**The request**
Reproduce all the rows below with "midpoint" replaced by "center point" and nothing else changed. Leave the pictures out.

────────

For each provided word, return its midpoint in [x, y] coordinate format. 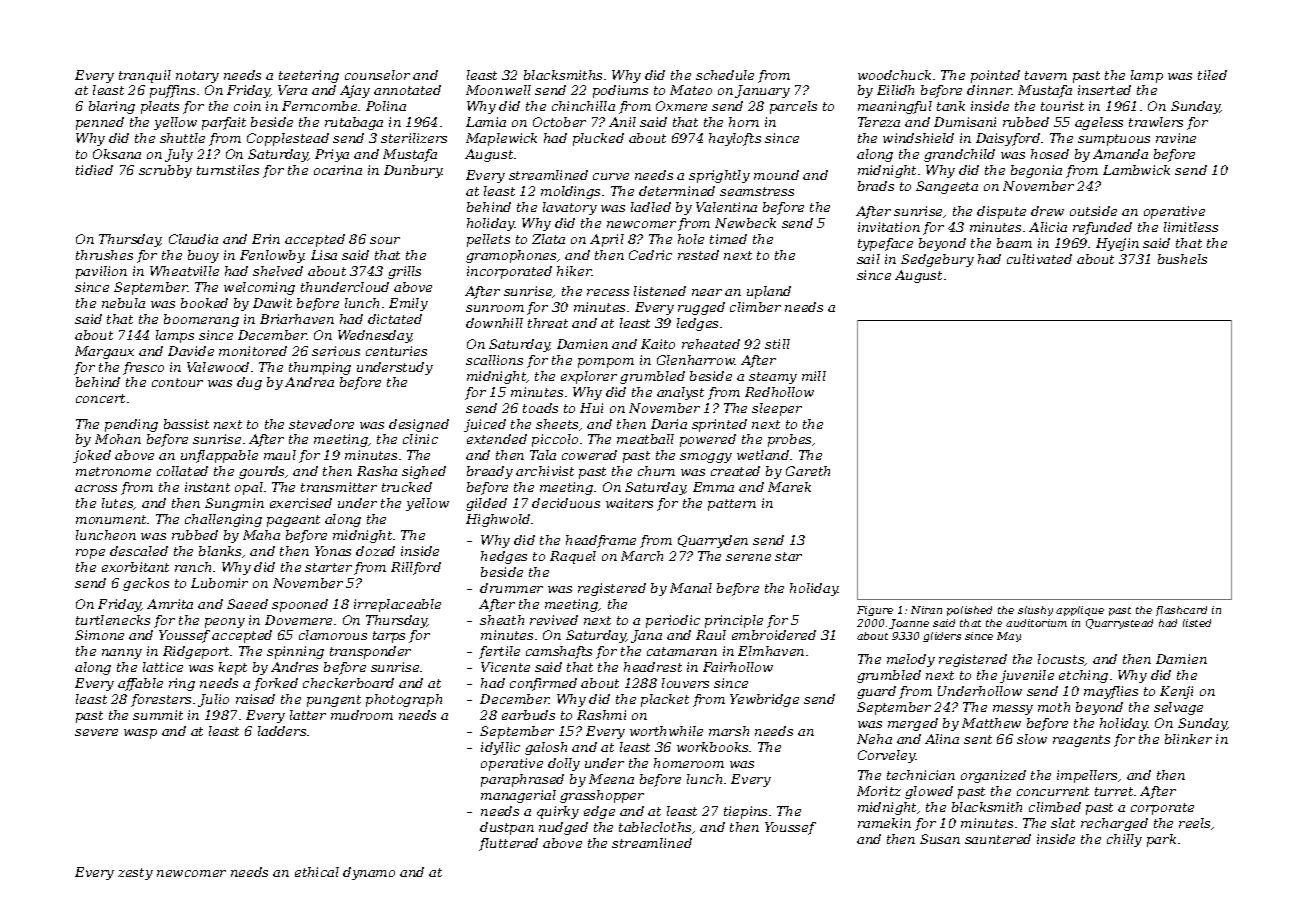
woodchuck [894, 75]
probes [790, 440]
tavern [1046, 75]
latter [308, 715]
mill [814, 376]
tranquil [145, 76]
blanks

────────

**Exercise output**
For each provided word, return its center point in [x, y] coordinate format. 
woodchuck [894, 75]
probes [790, 440]
tavern [1046, 75]
latter [308, 715]
mill [814, 376]
tranquil [145, 76]
blanks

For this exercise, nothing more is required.